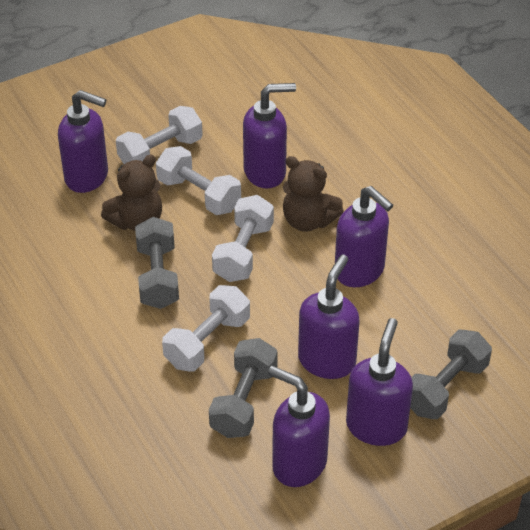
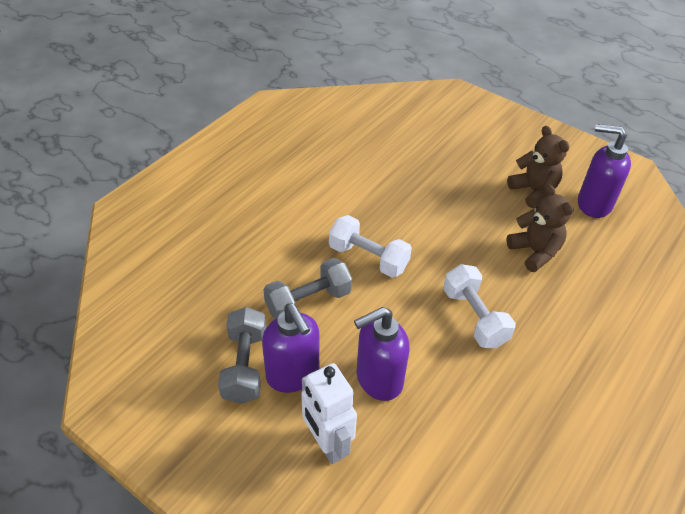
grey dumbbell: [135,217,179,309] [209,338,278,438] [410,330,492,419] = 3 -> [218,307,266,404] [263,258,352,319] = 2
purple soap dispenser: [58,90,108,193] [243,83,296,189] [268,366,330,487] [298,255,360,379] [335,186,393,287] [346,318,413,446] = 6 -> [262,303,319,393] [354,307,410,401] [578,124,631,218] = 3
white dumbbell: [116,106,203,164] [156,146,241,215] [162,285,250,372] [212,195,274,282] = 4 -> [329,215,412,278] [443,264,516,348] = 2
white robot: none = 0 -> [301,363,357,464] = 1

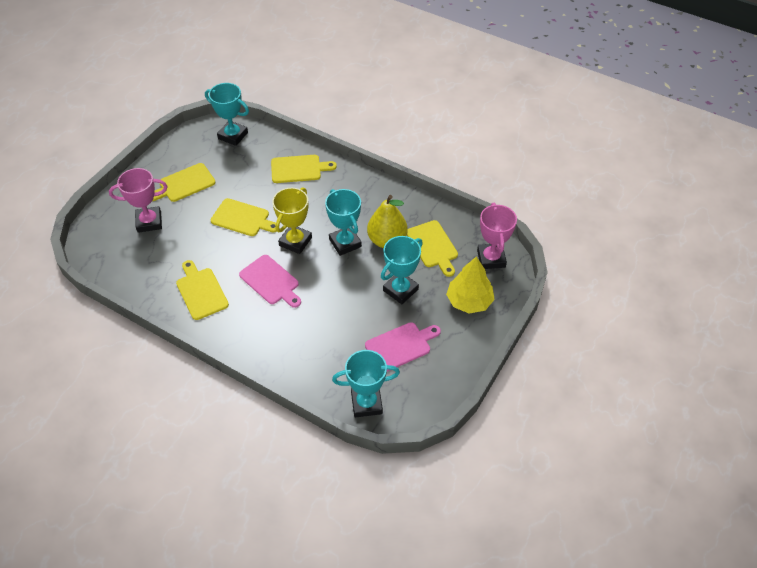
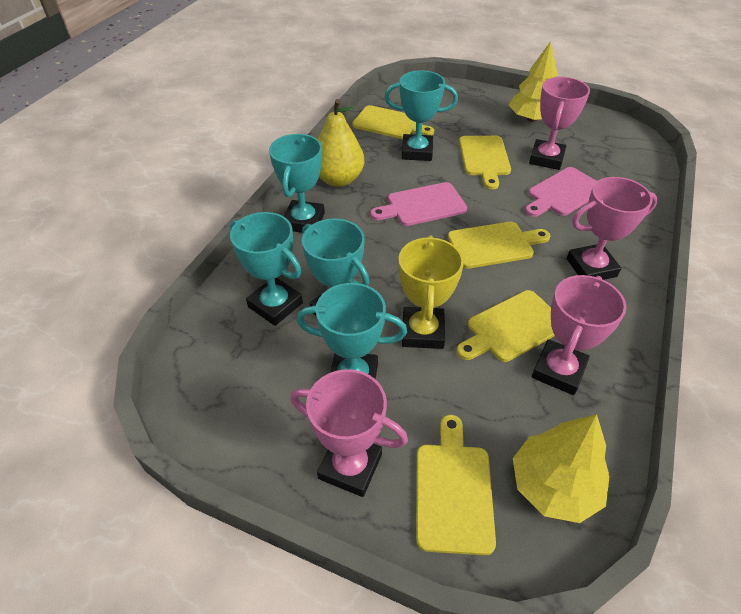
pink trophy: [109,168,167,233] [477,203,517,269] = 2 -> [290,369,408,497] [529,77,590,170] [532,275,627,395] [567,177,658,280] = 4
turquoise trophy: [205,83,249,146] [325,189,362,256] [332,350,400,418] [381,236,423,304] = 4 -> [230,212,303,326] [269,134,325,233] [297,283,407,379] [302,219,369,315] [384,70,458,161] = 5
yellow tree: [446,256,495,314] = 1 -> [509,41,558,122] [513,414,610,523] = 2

━━━━━━━━━━━━━━━━

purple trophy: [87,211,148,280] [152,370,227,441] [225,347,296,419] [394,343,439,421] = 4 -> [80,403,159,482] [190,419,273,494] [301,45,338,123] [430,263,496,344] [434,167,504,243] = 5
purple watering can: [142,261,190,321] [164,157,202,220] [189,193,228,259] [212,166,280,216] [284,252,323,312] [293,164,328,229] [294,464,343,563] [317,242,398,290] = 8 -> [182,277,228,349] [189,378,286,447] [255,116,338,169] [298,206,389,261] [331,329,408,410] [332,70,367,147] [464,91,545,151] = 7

━━━━━━━━━━━━━━━━

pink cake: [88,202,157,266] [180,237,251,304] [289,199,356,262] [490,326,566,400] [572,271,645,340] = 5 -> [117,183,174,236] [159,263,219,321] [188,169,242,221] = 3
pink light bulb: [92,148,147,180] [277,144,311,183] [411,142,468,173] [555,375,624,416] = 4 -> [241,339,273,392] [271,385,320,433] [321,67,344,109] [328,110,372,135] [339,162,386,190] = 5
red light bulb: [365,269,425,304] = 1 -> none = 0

━━━━━━━━━━━━━━━━

After locating the line holding "grey dumbbell: [135,217,179,309]" above, output exactly that line and every line after it through the line holding "white dumbbell: [116,106,203,164]". Include nothing else.

grey dumbbell: [135,217,179,309] [209,338,278,438] [410,330,492,419] = 3 -> [218,307,266,404] [263,258,352,319] = 2
purple soap dispenser: [58,90,108,193] [243,83,296,189] [268,366,330,487] [298,255,360,379] [335,186,393,287] [346,318,413,446] = 6 -> [262,303,319,393] [354,307,410,401] [578,124,631,218] = 3
white dumbbell: [116,106,203,164] [156,146,241,215] [162,285,250,372] [212,195,274,282] = 4 -> [329,215,412,278] [443,264,516,348] = 2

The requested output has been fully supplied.